● **Assignment**
Only the lines from the top of the data through the line with "blue flashlight: 2 -> 6" should be repeated, each exactly as written.

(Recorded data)
──────────
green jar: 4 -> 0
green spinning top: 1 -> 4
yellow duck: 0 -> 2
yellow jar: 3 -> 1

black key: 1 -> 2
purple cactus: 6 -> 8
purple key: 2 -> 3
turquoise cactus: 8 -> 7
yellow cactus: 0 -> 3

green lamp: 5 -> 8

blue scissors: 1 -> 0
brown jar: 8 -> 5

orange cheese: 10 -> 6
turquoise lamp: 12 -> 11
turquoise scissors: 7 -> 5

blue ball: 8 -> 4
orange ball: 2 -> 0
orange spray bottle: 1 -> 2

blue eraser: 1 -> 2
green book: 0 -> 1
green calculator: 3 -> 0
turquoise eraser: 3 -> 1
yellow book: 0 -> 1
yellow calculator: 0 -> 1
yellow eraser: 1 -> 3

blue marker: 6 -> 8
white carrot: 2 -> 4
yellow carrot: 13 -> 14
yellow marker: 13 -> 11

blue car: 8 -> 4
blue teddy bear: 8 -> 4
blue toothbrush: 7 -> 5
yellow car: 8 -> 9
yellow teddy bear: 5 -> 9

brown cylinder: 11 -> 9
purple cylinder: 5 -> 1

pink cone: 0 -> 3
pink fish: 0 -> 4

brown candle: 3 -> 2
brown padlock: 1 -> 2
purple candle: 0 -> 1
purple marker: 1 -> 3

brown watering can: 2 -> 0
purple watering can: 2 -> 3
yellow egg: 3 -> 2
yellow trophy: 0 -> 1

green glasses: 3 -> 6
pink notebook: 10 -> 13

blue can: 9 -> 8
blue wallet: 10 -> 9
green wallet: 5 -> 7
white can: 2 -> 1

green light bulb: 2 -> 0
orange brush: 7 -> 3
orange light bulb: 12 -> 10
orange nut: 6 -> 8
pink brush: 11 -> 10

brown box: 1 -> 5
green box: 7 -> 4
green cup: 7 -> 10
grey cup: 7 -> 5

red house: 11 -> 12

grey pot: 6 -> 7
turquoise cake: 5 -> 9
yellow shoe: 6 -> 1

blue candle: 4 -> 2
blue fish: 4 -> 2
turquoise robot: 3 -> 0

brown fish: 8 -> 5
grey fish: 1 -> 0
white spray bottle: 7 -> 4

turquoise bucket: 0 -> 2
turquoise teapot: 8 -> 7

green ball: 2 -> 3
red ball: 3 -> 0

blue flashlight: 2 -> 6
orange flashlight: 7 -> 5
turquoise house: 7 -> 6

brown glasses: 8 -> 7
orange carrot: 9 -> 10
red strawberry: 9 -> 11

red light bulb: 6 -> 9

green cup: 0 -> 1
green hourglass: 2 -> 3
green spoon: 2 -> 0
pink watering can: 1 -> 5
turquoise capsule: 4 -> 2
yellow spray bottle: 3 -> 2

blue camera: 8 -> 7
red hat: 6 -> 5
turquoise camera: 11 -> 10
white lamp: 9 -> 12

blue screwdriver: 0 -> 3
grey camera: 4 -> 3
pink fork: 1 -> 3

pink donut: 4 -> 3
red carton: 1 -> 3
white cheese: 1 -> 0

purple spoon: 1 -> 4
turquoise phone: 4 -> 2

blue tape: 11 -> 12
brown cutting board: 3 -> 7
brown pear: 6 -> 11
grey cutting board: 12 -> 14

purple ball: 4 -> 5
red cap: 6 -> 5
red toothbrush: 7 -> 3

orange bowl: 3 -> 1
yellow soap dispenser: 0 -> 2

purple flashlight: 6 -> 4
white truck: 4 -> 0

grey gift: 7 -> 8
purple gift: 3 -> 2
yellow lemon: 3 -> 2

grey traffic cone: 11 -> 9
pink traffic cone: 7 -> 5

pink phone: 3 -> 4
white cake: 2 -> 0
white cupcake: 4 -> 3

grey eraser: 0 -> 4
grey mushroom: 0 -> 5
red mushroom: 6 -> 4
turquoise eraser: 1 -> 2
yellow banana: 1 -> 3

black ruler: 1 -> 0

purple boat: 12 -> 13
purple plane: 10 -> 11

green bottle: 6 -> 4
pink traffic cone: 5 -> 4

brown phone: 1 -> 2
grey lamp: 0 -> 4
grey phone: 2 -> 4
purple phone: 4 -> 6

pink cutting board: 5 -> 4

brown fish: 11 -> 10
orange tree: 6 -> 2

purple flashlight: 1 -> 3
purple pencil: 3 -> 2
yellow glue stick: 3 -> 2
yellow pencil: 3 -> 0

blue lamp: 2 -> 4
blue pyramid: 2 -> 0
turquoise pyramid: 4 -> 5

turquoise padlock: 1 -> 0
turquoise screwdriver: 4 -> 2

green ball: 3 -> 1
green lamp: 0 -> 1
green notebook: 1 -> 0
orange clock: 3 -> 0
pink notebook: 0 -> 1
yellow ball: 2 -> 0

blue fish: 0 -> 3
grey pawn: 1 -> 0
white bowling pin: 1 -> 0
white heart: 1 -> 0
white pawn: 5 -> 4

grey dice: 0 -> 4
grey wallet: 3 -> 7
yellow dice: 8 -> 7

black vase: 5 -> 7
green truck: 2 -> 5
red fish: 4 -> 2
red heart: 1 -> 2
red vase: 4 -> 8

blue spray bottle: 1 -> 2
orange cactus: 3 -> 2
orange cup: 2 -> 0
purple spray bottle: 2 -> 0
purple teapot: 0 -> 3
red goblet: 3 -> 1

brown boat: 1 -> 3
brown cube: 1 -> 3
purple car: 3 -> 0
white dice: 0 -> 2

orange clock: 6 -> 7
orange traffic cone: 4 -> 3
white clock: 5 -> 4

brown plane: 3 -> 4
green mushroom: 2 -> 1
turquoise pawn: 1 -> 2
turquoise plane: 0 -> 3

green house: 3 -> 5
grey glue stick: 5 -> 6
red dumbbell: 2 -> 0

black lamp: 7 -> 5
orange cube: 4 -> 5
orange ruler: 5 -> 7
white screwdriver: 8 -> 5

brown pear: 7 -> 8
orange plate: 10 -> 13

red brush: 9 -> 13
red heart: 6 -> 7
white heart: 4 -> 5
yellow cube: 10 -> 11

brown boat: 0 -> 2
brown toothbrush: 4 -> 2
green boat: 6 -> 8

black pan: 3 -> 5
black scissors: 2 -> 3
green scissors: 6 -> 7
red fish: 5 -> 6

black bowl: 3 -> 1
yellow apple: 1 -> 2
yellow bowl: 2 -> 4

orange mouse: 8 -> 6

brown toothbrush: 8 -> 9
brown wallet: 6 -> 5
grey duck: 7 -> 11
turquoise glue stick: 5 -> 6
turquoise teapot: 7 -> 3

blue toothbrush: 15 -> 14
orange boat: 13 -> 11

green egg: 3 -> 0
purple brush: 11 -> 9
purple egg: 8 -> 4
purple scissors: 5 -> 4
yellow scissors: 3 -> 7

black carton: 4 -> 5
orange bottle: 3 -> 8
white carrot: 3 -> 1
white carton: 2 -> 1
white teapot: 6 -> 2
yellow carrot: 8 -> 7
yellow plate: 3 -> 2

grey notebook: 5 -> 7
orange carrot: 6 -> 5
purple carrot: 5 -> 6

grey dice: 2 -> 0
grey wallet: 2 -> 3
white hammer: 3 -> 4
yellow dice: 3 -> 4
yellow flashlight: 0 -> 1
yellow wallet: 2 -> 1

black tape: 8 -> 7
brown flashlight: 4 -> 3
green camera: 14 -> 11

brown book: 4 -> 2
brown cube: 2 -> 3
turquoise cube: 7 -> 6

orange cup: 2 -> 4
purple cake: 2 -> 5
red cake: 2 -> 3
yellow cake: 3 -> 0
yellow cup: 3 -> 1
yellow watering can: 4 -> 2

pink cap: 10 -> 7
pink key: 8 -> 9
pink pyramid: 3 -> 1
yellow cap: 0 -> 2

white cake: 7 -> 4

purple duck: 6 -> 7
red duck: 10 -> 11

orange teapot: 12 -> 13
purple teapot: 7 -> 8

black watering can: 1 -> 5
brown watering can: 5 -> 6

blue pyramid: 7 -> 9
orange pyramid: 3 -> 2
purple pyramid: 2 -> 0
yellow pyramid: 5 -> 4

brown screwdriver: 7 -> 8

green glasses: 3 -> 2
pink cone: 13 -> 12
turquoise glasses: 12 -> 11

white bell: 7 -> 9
──────────
● **Answer space**
green jar: 4 -> 0
green spinning top: 1 -> 4
yellow duck: 0 -> 2
yellow jar: 3 -> 1

black key: 1 -> 2
purple cactus: 6 -> 8
purple key: 2 -> 3
turquoise cactus: 8 -> 7
yellow cactus: 0 -> 3

green lamp: 5 -> 8

blue scissors: 1 -> 0
brown jar: 8 -> 5

orange cheese: 10 -> 6
turquoise lamp: 12 -> 11
turquoise scissors: 7 -> 5

blue ball: 8 -> 4
orange ball: 2 -> 0
orange spray bottle: 1 -> 2

blue eraser: 1 -> 2
green book: 0 -> 1
green calculator: 3 -> 0
turquoise eraser: 3 -> 1
yellow book: 0 -> 1
yellow calculator: 0 -> 1
yellow eraser: 1 -> 3

blue marker: 6 -> 8
white carrot: 2 -> 4
yellow carrot: 13 -> 14
yellow marker: 13 -> 11

blue car: 8 -> 4
blue teddy bear: 8 -> 4
blue toothbrush: 7 -> 5
yellow car: 8 -> 9
yellow teddy bear: 5 -> 9

brown cylinder: 11 -> 9
purple cylinder: 5 -> 1

pink cone: 0 -> 3
pink fish: 0 -> 4

brown candle: 3 -> 2
brown padlock: 1 -> 2
purple candle: 0 -> 1
purple marker: 1 -> 3

brown watering can: 2 -> 0
purple watering can: 2 -> 3
yellow egg: 3 -> 2
yellow trophy: 0 -> 1

green glasses: 3 -> 6
pink notebook: 10 -> 13

blue can: 9 -> 8
blue wallet: 10 -> 9
green wallet: 5 -> 7
white can: 2 -> 1

green light bulb: 2 -> 0
orange brush: 7 -> 3
orange light bulb: 12 -> 10
orange nut: 6 -> 8
pink brush: 11 -> 10

brown box: 1 -> 5
green box: 7 -> 4
green cup: 7 -> 10
grey cup: 7 -> 5

red house: 11 -> 12

grey pot: 6 -> 7
turquoise cake: 5 -> 9
yellow shoe: 6 -> 1

blue candle: 4 -> 2
blue fish: 4 -> 2
turquoise robot: 3 -> 0

brown fish: 8 -> 5
grey fish: 1 -> 0
white spray bottle: 7 -> 4

turquoise bucket: 0 -> 2
turquoise teapot: 8 -> 7

green ball: 2 -> 3
red ball: 3 -> 0

blue flashlight: 2 -> 6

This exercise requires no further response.